**PROBLEM DETAILS:**
Whenever a line in the listing below holds the string "LIGHT", include it in the count. Say how many such lines there are and nothing more.

**EXERCISE DATA:**
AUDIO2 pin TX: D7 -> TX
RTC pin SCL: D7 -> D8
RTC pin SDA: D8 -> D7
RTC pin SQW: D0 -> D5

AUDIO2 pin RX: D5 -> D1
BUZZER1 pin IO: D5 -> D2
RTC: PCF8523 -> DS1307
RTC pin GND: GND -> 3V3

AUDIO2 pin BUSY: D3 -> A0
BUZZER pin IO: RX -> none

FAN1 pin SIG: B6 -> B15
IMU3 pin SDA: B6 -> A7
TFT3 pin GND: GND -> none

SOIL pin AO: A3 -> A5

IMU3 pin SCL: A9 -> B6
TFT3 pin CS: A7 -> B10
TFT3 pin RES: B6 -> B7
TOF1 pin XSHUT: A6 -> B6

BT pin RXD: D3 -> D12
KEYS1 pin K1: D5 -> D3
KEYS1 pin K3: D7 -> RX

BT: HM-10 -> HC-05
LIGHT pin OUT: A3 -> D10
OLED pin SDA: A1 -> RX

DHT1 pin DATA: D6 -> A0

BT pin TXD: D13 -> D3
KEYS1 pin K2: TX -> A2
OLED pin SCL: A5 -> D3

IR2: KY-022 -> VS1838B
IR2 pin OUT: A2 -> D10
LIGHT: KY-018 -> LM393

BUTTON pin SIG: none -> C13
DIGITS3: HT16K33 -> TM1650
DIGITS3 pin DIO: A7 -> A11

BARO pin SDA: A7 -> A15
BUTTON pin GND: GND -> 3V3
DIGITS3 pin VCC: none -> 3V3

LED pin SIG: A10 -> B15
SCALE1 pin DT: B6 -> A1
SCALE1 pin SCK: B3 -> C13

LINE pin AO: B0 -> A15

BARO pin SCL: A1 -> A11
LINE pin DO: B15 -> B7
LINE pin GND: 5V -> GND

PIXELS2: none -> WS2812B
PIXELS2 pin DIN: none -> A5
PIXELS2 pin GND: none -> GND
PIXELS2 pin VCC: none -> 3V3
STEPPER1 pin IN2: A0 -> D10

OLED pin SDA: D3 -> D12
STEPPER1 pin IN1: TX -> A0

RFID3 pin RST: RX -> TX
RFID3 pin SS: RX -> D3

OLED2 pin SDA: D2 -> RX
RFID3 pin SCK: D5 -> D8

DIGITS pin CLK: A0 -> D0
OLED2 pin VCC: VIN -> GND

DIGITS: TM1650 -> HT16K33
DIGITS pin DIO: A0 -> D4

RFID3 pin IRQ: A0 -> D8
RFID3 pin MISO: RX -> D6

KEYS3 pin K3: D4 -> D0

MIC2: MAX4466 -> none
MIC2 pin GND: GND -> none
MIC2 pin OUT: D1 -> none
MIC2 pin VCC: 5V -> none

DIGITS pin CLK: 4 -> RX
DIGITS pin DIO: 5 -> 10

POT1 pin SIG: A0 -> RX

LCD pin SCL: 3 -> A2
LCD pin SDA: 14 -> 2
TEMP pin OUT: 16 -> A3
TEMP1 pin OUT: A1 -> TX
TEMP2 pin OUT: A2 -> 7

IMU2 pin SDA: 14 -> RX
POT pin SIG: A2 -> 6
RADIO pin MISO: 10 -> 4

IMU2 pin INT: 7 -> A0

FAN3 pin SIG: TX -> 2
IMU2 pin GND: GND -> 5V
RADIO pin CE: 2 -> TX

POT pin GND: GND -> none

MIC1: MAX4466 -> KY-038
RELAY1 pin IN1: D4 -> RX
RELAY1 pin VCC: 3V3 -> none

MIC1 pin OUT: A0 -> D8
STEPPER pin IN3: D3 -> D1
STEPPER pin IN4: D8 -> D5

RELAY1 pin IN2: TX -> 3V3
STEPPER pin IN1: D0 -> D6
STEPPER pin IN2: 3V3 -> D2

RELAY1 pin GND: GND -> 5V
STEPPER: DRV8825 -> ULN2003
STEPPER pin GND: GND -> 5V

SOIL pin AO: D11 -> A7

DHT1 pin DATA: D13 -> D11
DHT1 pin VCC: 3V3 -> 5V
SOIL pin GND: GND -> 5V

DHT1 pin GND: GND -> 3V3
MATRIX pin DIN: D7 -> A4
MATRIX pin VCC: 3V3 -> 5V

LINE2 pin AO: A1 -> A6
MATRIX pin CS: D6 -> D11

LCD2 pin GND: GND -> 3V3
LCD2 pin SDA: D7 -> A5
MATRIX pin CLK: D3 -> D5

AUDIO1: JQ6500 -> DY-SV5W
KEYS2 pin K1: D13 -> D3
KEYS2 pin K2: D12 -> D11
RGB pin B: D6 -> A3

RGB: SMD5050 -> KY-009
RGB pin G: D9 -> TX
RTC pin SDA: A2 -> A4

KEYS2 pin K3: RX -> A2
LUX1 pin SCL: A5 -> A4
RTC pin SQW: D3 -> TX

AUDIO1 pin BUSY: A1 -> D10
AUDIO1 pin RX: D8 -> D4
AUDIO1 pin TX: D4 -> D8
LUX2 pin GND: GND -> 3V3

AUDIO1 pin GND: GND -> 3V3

**REPLY:**
2